Given records: Begin
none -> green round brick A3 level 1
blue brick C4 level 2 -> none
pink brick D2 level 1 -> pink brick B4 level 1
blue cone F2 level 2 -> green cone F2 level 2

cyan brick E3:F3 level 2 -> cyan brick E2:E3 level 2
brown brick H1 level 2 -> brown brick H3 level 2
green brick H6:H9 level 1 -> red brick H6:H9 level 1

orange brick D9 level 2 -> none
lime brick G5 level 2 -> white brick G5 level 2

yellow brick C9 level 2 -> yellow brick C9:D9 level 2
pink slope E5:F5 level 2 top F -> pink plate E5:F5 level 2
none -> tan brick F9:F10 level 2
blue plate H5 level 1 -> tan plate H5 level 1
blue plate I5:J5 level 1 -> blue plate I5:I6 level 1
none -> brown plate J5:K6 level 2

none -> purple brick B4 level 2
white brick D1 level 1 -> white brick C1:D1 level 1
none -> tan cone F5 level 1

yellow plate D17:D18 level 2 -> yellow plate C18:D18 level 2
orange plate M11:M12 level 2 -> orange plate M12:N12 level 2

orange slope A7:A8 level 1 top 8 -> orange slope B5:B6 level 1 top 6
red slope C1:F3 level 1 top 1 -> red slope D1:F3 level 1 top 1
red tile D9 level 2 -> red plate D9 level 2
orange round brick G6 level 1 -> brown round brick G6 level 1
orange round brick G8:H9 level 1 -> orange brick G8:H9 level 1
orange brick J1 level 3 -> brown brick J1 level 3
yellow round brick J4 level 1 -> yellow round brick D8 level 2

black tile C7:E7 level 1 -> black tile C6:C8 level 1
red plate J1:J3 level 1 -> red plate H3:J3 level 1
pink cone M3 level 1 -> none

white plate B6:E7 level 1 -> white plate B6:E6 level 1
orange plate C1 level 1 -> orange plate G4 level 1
Given records: End
In the material above, find each line that has the string "slope" and return it.

pink slope E5:F5 level 2 top F -> pink plate E5:F5 level 2
orange slope A7:A8 level 1 top 8 -> orange slope B5:B6 level 1 top 6
red slope C1:F3 level 1 top 1 -> red slope D1:F3 level 1 top 1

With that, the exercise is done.